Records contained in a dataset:
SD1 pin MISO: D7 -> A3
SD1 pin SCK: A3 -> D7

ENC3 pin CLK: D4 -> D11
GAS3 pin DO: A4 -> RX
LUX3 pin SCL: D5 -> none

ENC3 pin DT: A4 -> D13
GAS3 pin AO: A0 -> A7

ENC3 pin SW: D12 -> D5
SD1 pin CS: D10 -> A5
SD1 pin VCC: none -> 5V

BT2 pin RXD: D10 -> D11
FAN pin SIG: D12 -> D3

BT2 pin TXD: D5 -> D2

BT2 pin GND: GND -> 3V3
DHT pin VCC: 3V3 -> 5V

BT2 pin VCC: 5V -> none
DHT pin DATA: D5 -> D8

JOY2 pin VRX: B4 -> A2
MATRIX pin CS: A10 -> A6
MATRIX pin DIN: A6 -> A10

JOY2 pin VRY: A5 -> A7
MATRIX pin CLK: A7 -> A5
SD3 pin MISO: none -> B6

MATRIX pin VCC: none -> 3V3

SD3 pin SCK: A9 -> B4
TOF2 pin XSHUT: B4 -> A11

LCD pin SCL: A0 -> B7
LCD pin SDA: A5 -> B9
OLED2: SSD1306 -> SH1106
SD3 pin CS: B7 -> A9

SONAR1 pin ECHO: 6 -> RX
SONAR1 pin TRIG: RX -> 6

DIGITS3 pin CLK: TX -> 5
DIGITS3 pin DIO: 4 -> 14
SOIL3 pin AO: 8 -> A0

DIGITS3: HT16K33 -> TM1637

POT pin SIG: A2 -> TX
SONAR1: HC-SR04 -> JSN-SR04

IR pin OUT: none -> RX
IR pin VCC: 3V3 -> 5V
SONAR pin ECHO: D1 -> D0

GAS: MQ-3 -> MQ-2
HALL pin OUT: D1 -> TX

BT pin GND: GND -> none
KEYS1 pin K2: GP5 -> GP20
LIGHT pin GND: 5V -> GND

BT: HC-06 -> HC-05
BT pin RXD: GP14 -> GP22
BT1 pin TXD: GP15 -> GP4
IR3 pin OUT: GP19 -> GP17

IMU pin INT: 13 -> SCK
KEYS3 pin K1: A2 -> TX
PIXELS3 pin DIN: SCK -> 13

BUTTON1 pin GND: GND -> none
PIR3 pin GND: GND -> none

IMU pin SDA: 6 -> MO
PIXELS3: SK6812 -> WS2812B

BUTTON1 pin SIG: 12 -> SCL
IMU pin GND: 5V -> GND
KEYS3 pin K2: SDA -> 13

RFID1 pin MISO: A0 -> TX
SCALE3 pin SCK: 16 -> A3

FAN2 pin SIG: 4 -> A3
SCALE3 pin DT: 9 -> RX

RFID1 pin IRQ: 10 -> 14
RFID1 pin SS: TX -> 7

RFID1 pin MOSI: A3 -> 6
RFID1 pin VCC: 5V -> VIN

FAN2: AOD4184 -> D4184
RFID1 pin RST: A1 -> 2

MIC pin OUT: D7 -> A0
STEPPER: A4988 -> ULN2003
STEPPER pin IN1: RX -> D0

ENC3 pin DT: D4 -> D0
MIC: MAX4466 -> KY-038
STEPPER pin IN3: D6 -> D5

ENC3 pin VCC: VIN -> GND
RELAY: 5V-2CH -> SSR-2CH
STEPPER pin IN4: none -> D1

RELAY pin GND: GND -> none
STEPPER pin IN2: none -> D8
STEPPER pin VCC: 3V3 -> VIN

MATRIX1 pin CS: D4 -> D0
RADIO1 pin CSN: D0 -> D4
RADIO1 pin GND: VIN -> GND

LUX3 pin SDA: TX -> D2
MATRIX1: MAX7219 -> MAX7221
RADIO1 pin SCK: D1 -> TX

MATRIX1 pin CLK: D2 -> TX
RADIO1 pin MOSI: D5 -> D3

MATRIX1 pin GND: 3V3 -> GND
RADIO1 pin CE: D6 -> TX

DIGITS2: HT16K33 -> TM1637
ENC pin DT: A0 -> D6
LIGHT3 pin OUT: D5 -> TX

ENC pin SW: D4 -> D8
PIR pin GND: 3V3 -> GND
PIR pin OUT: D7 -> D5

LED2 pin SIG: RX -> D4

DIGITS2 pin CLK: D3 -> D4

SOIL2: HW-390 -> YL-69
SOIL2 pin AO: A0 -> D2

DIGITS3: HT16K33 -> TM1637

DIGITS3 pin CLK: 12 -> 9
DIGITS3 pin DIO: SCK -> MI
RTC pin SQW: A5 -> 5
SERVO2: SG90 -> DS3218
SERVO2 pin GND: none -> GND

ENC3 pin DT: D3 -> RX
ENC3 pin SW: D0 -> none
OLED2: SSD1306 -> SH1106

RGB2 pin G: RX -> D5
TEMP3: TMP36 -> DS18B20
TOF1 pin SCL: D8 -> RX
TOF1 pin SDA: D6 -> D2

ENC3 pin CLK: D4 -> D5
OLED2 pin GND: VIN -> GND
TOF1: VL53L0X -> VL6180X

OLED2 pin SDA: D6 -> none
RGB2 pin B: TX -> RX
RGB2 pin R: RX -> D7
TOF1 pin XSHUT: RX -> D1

* _What is needed_: From the very first line of the data through the line with "MATRIX pin CS: A10 -> A6" in it, please reproduce each line exactly and output nothing more.

* _Reply to the exercise_:
SD1 pin MISO: D7 -> A3
SD1 pin SCK: A3 -> D7

ENC3 pin CLK: D4 -> D11
GAS3 pin DO: A4 -> RX
LUX3 pin SCL: D5 -> none

ENC3 pin DT: A4 -> D13
GAS3 pin AO: A0 -> A7

ENC3 pin SW: D12 -> D5
SD1 pin CS: D10 -> A5
SD1 pin VCC: none -> 5V

BT2 pin RXD: D10 -> D11
FAN pin SIG: D12 -> D3

BT2 pin TXD: D5 -> D2

BT2 pin GND: GND -> 3V3
DHT pin VCC: 3V3 -> 5V

BT2 pin VCC: 5V -> none
DHT pin DATA: D5 -> D8

JOY2 pin VRX: B4 -> A2
MATRIX pin CS: A10 -> A6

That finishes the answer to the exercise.